*** Opening Record excerpts ***

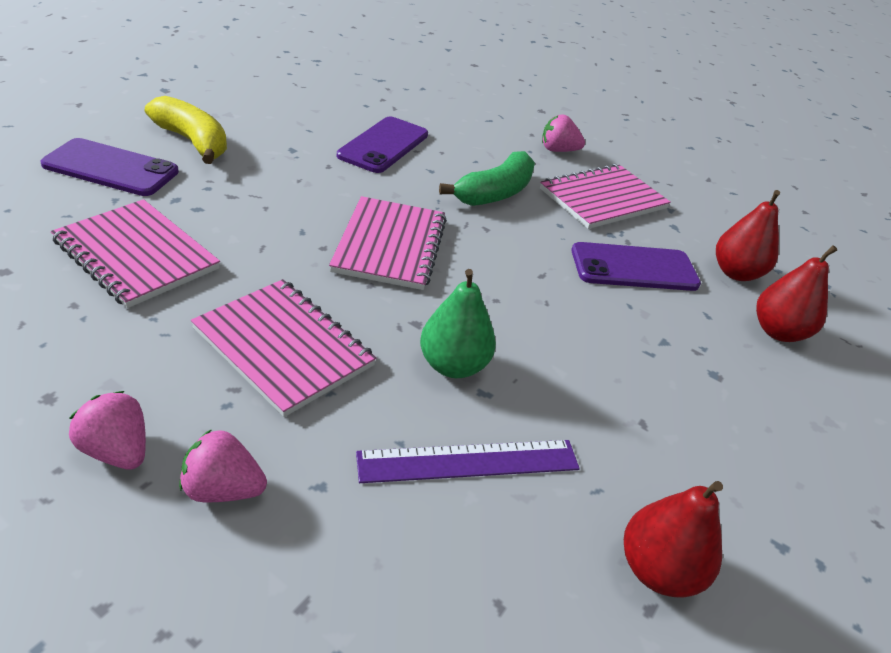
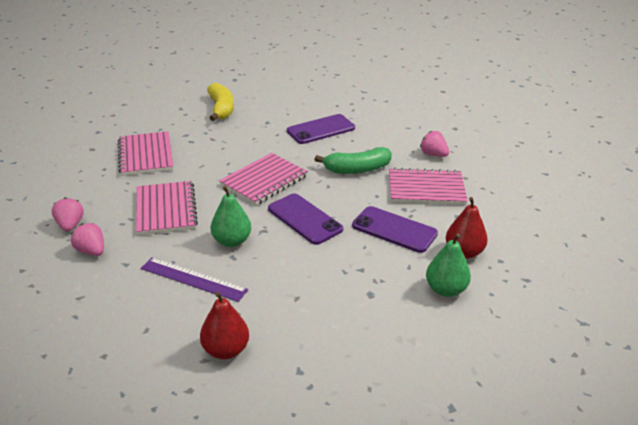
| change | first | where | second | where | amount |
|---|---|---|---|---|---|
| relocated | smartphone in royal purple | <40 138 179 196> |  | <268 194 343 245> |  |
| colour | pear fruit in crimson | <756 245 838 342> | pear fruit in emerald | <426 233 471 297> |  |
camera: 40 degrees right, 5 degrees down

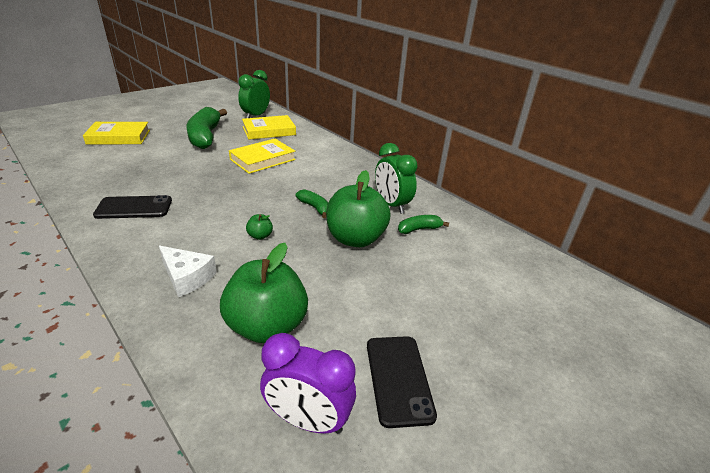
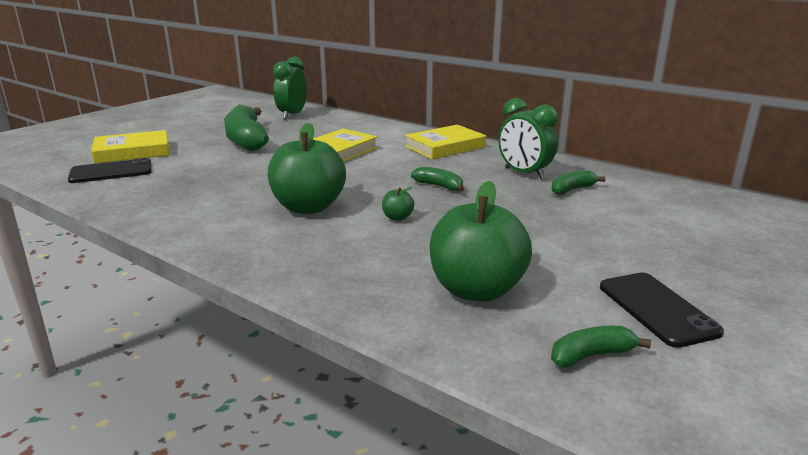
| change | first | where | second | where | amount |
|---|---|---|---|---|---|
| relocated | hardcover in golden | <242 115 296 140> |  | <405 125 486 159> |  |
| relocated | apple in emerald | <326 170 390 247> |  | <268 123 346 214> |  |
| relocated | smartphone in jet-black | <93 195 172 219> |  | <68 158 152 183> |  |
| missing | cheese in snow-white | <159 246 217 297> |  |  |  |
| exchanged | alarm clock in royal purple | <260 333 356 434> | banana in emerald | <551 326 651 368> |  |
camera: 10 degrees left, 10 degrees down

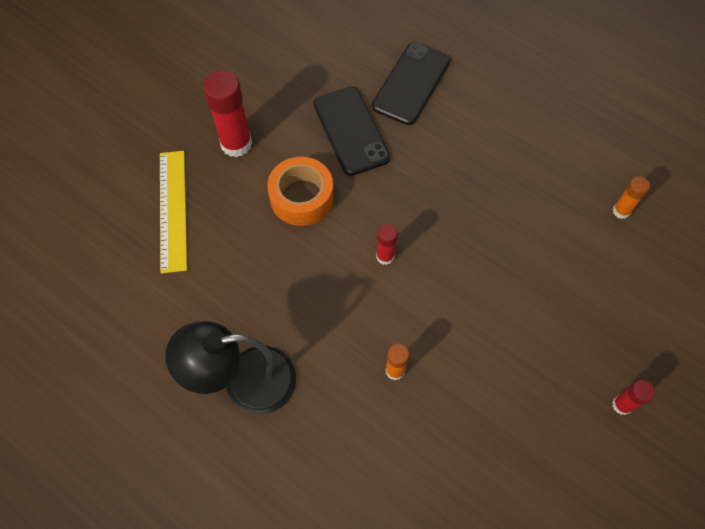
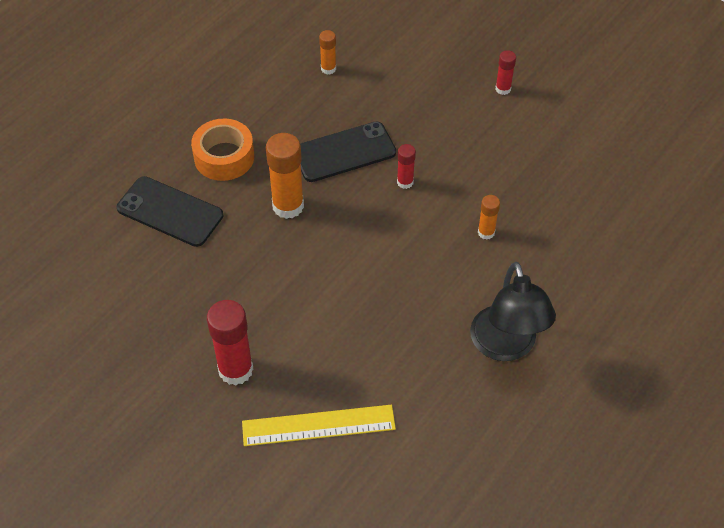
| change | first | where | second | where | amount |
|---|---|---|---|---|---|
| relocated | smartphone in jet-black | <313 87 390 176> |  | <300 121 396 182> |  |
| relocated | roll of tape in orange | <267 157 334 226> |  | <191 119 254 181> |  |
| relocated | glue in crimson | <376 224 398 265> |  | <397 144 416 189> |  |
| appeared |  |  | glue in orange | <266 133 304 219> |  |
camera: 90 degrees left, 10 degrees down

*** Closing Record excerpts ***

— Prompt —
Beginning with the line containing "glue in orange" and ending with the last line of the listing above, return every line exactly and nothing else.

— Response box —
| appeared |  |  | glue in orange | <266 133 304 219> |  |
camera: 90 degrees left, 10 degrees down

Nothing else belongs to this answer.